■ **Task directions**: Each record is to be given again precisely as written.

■ **Records**:
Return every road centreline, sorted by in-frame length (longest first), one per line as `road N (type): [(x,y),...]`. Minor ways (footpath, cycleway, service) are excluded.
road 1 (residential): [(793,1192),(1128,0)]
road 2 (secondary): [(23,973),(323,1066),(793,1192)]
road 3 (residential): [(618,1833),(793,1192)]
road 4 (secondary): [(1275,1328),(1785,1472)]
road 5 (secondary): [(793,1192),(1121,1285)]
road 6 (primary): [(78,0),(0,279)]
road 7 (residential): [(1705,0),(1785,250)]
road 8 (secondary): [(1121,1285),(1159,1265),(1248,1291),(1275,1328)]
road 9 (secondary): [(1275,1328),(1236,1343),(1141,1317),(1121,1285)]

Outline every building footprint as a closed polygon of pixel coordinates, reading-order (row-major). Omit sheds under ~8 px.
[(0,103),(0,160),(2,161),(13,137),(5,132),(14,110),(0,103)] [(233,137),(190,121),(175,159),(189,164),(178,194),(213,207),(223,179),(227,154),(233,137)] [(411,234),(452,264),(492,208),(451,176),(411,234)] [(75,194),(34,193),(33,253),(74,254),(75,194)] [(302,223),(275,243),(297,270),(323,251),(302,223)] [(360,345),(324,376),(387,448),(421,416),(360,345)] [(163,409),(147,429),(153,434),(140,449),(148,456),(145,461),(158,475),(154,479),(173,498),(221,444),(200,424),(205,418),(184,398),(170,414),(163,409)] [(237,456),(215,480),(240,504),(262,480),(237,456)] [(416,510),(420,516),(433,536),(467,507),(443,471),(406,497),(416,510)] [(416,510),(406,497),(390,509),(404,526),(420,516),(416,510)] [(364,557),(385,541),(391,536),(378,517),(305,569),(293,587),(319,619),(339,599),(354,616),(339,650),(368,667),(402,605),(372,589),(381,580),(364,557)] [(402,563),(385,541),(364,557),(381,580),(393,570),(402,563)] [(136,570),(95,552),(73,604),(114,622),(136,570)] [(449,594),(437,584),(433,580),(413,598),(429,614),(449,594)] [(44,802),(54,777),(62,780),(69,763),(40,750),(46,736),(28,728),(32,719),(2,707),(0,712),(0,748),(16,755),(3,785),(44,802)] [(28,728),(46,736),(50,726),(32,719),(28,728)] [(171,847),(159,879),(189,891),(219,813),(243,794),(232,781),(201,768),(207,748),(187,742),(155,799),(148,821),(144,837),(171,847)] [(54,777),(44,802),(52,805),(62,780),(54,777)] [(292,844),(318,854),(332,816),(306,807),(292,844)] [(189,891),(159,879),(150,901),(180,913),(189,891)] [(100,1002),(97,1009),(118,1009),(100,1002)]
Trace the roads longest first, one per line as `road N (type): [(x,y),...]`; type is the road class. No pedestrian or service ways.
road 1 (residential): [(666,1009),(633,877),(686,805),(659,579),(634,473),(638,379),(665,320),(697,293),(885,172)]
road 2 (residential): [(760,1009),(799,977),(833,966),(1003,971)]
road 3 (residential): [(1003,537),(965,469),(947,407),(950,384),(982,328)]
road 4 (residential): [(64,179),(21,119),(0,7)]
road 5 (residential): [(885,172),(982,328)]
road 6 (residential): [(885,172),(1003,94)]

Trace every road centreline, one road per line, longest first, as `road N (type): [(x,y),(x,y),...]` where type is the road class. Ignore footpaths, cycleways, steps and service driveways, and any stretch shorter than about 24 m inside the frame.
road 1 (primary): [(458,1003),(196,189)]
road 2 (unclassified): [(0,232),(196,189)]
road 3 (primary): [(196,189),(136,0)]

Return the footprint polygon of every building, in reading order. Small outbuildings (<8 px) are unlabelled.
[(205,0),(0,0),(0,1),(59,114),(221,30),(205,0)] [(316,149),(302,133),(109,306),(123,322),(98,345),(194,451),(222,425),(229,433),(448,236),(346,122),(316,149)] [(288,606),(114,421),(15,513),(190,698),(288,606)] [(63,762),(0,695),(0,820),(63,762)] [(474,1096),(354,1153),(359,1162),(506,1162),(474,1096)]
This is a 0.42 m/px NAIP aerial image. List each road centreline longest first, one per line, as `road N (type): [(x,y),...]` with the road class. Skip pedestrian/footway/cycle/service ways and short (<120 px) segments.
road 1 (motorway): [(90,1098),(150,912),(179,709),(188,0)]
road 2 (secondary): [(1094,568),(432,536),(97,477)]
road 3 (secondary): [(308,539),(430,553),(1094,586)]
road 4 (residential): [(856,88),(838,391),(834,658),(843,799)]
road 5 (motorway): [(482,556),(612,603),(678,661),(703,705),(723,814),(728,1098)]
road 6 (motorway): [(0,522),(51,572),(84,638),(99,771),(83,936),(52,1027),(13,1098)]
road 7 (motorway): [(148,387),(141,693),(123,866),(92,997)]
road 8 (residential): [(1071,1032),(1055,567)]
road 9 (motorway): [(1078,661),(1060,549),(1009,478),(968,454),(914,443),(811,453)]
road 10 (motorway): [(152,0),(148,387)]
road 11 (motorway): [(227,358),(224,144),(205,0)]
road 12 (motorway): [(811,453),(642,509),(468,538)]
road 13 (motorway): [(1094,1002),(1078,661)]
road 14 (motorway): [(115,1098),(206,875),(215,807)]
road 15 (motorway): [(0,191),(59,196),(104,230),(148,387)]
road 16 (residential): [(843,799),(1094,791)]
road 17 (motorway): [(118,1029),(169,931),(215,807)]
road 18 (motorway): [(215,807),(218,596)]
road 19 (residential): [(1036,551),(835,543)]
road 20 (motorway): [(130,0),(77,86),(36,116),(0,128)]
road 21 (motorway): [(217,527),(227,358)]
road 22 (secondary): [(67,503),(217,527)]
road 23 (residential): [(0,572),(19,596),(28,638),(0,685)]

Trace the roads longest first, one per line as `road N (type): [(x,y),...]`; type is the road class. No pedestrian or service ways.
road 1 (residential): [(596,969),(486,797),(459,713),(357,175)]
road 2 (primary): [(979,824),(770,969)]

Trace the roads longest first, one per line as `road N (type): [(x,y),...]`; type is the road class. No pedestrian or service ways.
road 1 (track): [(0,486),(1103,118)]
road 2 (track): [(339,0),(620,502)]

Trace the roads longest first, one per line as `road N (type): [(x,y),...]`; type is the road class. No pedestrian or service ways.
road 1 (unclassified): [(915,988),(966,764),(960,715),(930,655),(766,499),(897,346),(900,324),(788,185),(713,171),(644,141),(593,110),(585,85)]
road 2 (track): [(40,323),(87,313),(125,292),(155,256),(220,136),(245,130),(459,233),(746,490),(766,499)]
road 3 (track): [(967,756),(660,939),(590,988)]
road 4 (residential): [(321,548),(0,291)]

■ **Response to this task**:
Return every road centreline, sorted by in-frame length (longest first), one per line as `road N (type): [(x,y),...]`. Minor ways (footpath, cycleway, service) are excluded.
road 1 (residential): [(793,1192),(1128,0)]
road 2 (secondary): [(23,973),(323,1066),(793,1192)]
road 3 (residential): [(618,1833),(793,1192)]
road 4 (secondary): [(1275,1328),(1785,1472)]
road 5 (secondary): [(793,1192),(1121,1285)]
road 6 (primary): [(78,0),(0,279)]
road 7 (residential): [(1705,0),(1785,250)]
road 8 (secondary): [(1121,1285),(1159,1265),(1248,1291),(1275,1328)]
road 9 (secondary): [(1275,1328),(1236,1343),(1141,1317),(1121,1285)]

Outline every building footprint as a closed polygon of pixel coordinates, reading-order (row-major). Omit sheds under ~8 px.
[(0,103),(0,160),(2,161),(13,137),(5,132),(14,110),(0,103)] [(233,137),(190,121),(175,159),(189,164),(178,194),(213,207),(223,179),(227,154),(233,137)] [(411,234),(452,264),(492,208),(451,176),(411,234)] [(75,194),(34,193),(33,253),(74,254),(75,194)] [(302,223),(275,243),(297,270),(323,251),(302,223)] [(360,345),(324,376),(387,448),(421,416),(360,345)] [(163,409),(147,429),(153,434),(140,449),(148,456),(145,461),(158,475),(154,479),(173,498),(221,444),(200,424),(205,418),(184,398),(170,414),(163,409)] [(237,456),(215,480),(240,504),(262,480),(237,456)] [(416,510),(420,516),(433,536),(467,507),(443,471),(406,497),(416,510)] [(416,510),(406,497),(390,509),(404,526),(420,516),(416,510)] [(364,557),(385,541),(391,536),(378,517),(305,569),(293,587),(319,619),(339,599),(354,616),(339,650),(368,667),(402,605),(372,589),(381,580),(364,557)] [(402,563),(385,541),(364,557),(381,580),(393,570),(402,563)] [(136,570),(95,552),(73,604),(114,622),(136,570)] [(449,594),(437,584),(433,580),(413,598),(429,614),(449,594)] [(44,802),(54,777),(62,780),(69,763),(40,750),(46,736),(28,728),(32,719),(2,707),(0,712),(0,748),(16,755),(3,785),(44,802)] [(28,728),(46,736),(50,726),(32,719),(28,728)] [(171,847),(159,879),(189,891),(219,813),(243,794),(232,781),(201,768),(207,748),(187,742),(155,799),(148,821),(144,837),(171,847)] [(54,777),(44,802),(52,805),(62,780),(54,777)] [(292,844),(318,854),(332,816),(306,807),(292,844)] [(189,891),(159,879),(150,901),(180,913),(189,891)] [(100,1002),(97,1009),(118,1009),(100,1002)]
Trace the roads longest first, one per line as `road N (type): [(x,y),...]`; type is the road class. No pedestrian or service ways.
road 1 (residential): [(666,1009),(633,877),(686,805),(659,579),(634,473),(638,379),(665,320),(697,293),(885,172)]
road 2 (residential): [(760,1009),(799,977),(833,966),(1003,971)]
road 3 (residential): [(1003,537),(965,469),(947,407),(950,384),(982,328)]
road 4 (residential): [(64,179),(21,119),(0,7)]
road 5 (residential): [(885,172),(982,328)]
road 6 (residential): [(885,172),(1003,94)]

Trace every road centreline, one road per line, longest first, as `road N (type): [(x,y),(x,y),...]` where type is the road class. Ignore footpaths, cycleways, steps and service driveways, and any stretch shorter than about 24 m inside the frame.
road 1 (primary): [(458,1003),(196,189)]
road 2 (unclassified): [(0,232),(196,189)]
road 3 (primary): [(196,189),(136,0)]

Return the footprint polygon of every building, in reading order. Small outbuildings (<8 px) are unlabelled.
[(205,0),(0,0),(0,1),(59,114),(221,30),(205,0)] [(316,149),(302,133),(109,306),(123,322),(98,345),(194,451),(222,425),(229,433),(448,236),(346,122),(316,149)] [(288,606),(114,421),(15,513),(190,698),(288,606)] [(63,762),(0,695),(0,820),(63,762)] [(474,1096),(354,1153),(359,1162),(506,1162),(474,1096)]
This is a 0.42 m/px NAIP aerial image. List each road centreline longest first, one per line, as `road N (type): [(x,y),...]` with the road class. Skip pedestrian/footway/cycle/service ways and short (<120 px) segments.
road 1 (motorway): [(90,1098),(150,912),(179,709),(188,0)]
road 2 (secondary): [(1094,568),(432,536),(97,477)]
road 3 (secondary): [(308,539),(430,553),(1094,586)]
road 4 (residential): [(856,88),(838,391),(834,658),(843,799)]
road 5 (motorway): [(482,556),(612,603),(678,661),(703,705),(723,814),(728,1098)]
road 6 (motorway): [(0,522),(51,572),(84,638),(99,771),(83,936),(52,1027),(13,1098)]
road 7 (motorway): [(148,387),(141,693),(123,866),(92,997)]
road 8 (residential): [(1071,1032),(1055,567)]
road 9 (motorway): [(1078,661),(1060,549),(1009,478),(968,454),(914,443),(811,453)]
road 10 (motorway): [(152,0),(148,387)]
road 11 (motorway): [(227,358),(224,144),(205,0)]
road 12 (motorway): [(811,453),(642,509),(468,538)]
road 13 (motorway): [(1094,1002),(1078,661)]
road 14 (motorway): [(115,1098),(206,875),(215,807)]
road 15 (motorway): [(0,191),(59,196),(104,230),(148,387)]
road 16 (residential): [(843,799),(1094,791)]
road 17 (motorway): [(118,1029),(169,931),(215,807)]
road 18 (motorway): [(215,807),(218,596)]
road 19 (residential): [(1036,551),(835,543)]
road 20 (motorway): [(130,0),(77,86),(36,116),(0,128)]
road 21 (motorway): [(217,527),(227,358)]
road 22 (secondary): [(67,503),(217,527)]
road 23 (residential): [(0,572),(19,596),(28,638),(0,685)]

Trace the roads longest first, one per line as `road N (type): [(x,y),...]`; type is the road class. No pedestrian or service ways.
road 1 (residential): [(596,969),(486,797),(459,713),(357,175)]
road 2 (primary): [(979,824),(770,969)]

Trace the roads longest first, one per line as `road N (type): [(x,y),...]`; type is the road class. No pedestrian or service ways.
road 1 (track): [(0,486),(1103,118)]
road 2 (track): [(339,0),(620,502)]

Trace the roads longest first, one per line as `road N (type): [(x,y),...]`; type is the road class. No pedestrian or service ways.
road 1 (unclassified): [(915,988),(966,764),(960,715),(930,655),(766,499),(897,346),(900,324),(788,185),(713,171),(644,141),(593,110),(585,85)]
road 2 (track): [(40,323),(87,313),(125,292),(155,256),(220,136),(245,130),(459,233),(746,490),(766,499)]
road 3 (track): [(967,756),(660,939),(590,988)]
road 4 (residential): [(321,548),(0,291)]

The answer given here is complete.